Across these entries, how many lines contain the word "white"? Answer with only the number.

--- START ---

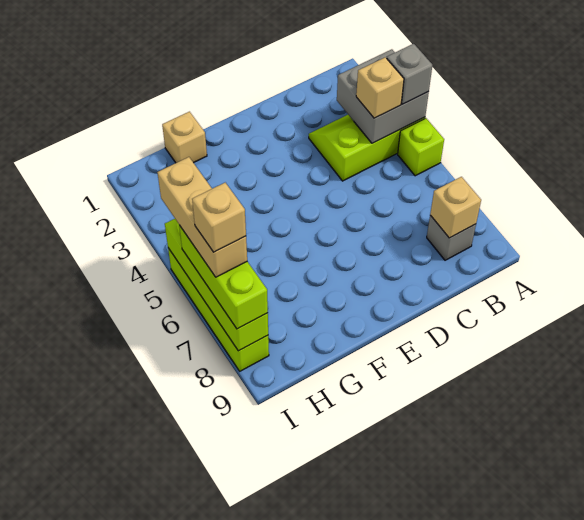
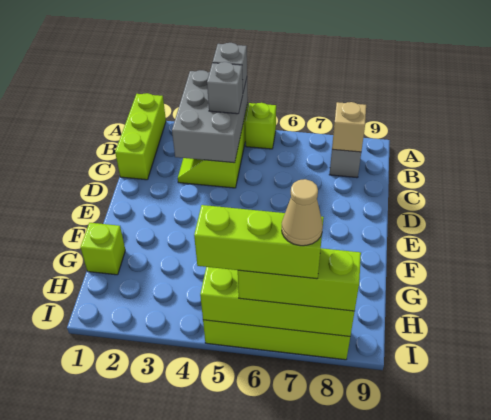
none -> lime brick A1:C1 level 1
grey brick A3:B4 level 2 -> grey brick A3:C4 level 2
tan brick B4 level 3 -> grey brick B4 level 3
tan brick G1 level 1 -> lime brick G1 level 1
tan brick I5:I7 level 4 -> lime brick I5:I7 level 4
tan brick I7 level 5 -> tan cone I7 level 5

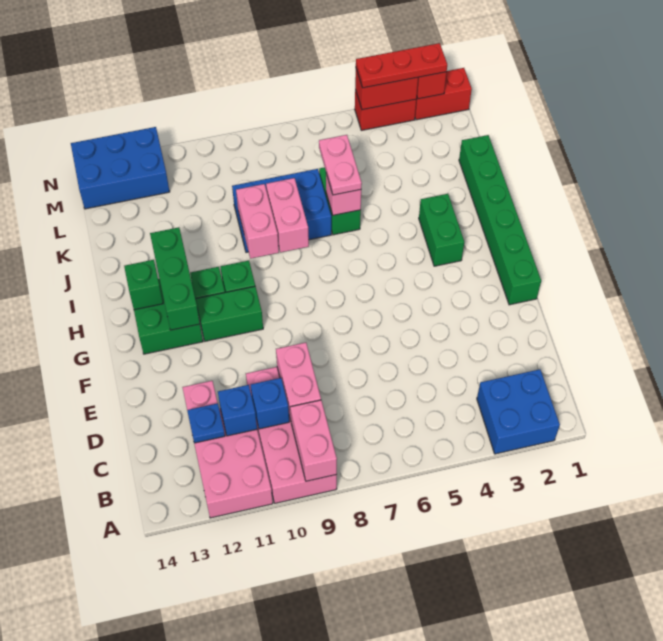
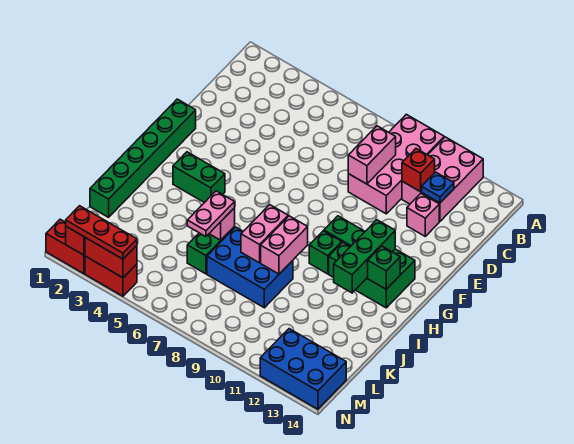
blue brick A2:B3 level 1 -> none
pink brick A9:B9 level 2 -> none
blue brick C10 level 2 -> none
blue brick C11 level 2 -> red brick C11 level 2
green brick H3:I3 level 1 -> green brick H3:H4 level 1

--- END ---
--- START ---

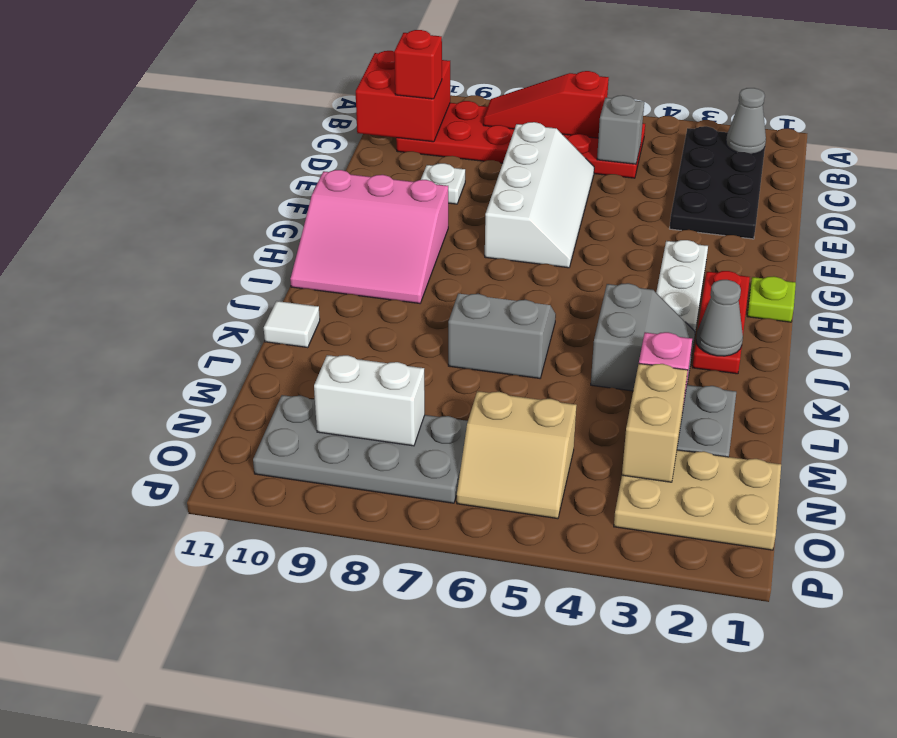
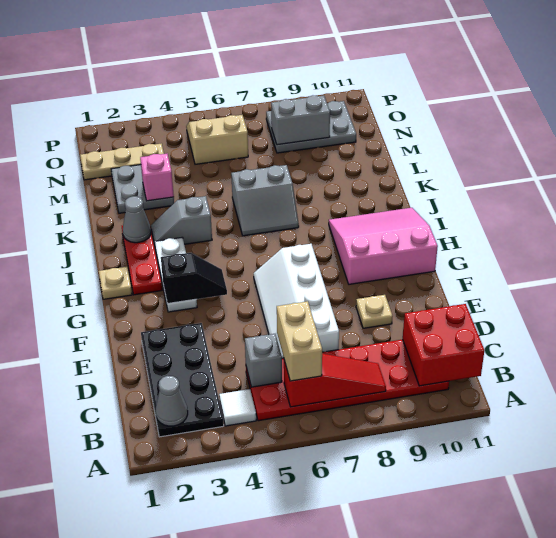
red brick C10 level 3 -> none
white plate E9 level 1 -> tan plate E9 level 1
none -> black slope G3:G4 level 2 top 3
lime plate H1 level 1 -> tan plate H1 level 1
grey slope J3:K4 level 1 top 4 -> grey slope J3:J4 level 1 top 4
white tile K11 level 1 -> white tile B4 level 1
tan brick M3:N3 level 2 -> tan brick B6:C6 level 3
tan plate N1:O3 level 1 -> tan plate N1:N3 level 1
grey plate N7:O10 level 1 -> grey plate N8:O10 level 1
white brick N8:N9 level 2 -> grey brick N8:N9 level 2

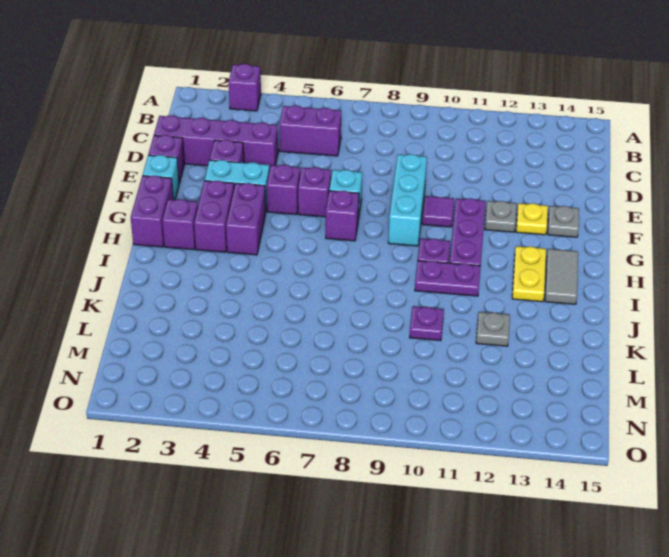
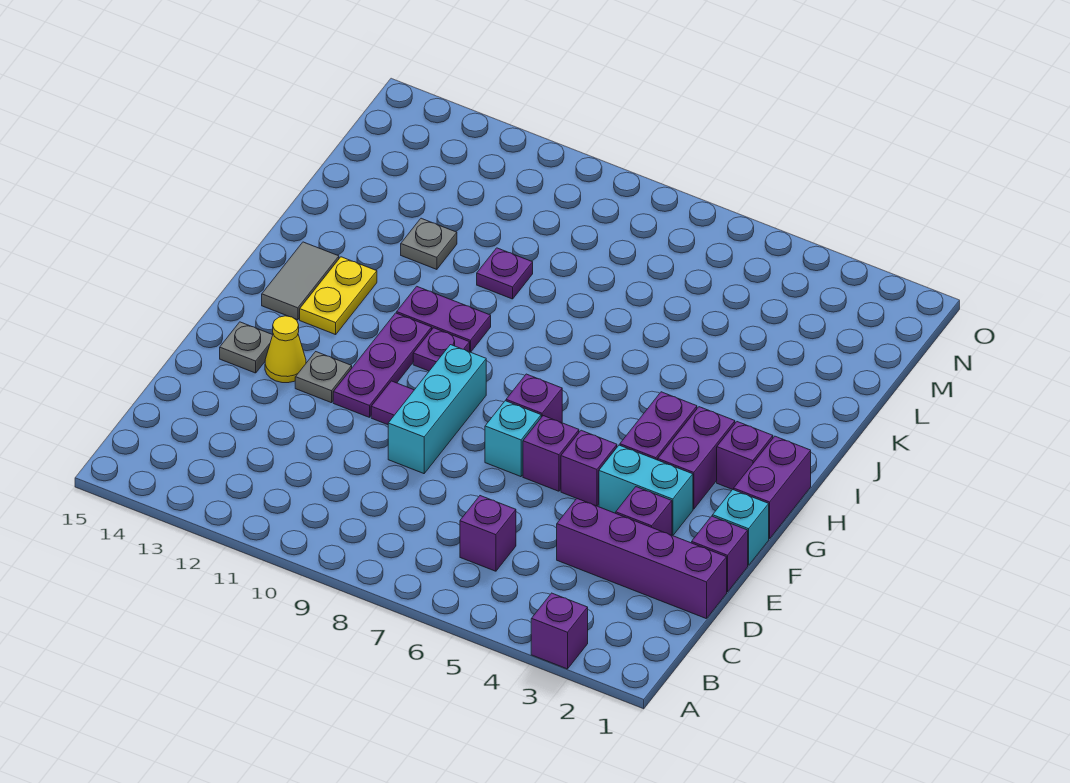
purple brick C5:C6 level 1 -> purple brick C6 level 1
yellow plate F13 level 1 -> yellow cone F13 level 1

--- END ---

# [Exercise solution]
3